● What is required:
For each line in the records that contains "button", make a copy.
"""
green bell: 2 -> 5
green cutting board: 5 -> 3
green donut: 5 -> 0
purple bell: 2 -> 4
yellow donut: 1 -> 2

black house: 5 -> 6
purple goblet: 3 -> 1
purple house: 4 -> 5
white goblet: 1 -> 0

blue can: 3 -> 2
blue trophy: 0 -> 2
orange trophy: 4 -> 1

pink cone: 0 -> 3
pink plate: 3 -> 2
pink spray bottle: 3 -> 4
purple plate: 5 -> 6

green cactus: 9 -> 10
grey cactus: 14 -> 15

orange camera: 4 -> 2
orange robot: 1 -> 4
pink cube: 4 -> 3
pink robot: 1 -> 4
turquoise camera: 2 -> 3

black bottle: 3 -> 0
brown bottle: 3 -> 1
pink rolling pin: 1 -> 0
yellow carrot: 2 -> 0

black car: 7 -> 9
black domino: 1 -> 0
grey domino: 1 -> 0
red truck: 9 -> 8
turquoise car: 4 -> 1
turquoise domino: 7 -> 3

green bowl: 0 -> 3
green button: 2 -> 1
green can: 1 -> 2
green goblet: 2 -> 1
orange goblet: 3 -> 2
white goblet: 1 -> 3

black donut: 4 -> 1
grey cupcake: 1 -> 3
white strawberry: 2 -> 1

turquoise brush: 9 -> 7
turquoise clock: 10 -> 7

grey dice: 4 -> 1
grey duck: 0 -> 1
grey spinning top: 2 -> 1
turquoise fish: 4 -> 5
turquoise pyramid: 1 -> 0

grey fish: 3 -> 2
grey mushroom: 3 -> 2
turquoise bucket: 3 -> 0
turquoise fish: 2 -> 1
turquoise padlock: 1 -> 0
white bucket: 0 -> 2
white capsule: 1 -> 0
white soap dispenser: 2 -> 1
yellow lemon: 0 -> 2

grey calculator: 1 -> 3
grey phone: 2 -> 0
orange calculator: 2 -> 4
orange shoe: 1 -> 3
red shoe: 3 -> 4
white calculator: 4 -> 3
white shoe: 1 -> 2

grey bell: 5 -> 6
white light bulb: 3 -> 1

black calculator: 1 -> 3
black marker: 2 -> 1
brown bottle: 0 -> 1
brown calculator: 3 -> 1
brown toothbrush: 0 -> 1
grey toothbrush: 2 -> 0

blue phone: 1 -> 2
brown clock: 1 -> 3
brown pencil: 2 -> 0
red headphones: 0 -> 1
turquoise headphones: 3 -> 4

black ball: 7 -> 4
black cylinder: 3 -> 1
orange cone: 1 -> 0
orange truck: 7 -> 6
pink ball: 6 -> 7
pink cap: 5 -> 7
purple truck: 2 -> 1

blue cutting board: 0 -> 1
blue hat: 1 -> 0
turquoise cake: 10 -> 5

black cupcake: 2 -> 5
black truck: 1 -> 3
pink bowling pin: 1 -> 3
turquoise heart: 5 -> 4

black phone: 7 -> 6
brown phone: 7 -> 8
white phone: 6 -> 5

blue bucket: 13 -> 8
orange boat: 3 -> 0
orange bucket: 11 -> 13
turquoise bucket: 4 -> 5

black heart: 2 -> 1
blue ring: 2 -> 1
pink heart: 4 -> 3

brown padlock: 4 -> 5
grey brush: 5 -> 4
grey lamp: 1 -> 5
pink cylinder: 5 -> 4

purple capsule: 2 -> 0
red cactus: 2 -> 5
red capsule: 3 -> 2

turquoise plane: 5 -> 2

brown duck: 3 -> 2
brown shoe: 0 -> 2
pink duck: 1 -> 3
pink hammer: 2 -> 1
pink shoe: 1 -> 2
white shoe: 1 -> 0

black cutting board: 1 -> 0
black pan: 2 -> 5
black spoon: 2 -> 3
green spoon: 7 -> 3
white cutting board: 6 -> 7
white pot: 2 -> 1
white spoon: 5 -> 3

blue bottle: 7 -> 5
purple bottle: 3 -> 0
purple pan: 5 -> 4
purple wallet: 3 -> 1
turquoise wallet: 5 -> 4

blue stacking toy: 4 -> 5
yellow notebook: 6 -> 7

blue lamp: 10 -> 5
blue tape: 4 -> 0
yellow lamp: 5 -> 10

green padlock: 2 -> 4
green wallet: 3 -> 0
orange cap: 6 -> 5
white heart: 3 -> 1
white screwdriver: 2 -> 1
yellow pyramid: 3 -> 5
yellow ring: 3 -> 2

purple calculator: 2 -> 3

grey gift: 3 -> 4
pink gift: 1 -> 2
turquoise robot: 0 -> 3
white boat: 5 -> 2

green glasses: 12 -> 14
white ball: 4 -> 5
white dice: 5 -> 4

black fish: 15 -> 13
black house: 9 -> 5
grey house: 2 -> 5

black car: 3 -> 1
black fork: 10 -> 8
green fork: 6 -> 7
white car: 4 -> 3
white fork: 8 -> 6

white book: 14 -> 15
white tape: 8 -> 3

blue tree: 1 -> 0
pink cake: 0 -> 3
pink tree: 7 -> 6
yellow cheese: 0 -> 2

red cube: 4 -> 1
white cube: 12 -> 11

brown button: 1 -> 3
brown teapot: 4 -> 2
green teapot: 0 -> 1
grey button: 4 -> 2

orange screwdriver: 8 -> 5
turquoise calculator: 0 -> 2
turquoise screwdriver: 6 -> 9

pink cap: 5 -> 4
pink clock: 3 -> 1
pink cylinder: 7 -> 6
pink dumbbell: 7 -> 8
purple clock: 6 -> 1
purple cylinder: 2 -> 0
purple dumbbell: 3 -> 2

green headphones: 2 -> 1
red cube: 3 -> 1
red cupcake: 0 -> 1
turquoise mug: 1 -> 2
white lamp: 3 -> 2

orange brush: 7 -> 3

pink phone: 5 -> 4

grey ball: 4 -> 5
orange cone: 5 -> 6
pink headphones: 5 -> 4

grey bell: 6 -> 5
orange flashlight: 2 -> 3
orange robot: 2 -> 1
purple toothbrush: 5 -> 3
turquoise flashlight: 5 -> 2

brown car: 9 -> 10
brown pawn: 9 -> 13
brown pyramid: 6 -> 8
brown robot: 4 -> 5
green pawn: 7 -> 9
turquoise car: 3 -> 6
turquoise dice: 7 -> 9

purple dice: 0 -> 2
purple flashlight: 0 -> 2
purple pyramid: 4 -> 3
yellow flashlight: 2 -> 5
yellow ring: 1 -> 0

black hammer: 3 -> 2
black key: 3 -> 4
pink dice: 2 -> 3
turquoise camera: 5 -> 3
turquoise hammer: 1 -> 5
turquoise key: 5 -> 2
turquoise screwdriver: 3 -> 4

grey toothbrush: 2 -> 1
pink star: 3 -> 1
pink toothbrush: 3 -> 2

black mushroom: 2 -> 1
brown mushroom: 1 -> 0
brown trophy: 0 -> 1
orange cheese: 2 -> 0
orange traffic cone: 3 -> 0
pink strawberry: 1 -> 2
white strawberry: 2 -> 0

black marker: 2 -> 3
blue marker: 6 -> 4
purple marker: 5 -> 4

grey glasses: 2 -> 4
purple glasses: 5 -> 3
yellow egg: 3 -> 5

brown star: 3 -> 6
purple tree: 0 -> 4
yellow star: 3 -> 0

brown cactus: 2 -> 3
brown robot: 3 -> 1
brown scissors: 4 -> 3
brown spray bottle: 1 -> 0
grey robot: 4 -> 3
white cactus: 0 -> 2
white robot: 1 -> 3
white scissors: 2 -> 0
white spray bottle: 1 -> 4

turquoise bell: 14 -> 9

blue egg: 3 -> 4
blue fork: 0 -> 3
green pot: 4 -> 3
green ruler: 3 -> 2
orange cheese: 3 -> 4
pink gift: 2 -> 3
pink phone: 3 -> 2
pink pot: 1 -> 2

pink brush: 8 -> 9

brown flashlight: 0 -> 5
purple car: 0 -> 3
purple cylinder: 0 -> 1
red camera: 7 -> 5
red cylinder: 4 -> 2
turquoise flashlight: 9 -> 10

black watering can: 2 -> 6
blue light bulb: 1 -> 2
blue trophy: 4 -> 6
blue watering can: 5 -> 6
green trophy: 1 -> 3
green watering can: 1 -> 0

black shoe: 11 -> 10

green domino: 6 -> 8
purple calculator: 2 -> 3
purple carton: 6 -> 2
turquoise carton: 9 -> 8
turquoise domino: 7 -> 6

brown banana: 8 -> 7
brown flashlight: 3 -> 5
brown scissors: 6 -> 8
"""
● Task response:
green button: 2 -> 1
brown button: 1 -> 3
grey button: 4 -> 2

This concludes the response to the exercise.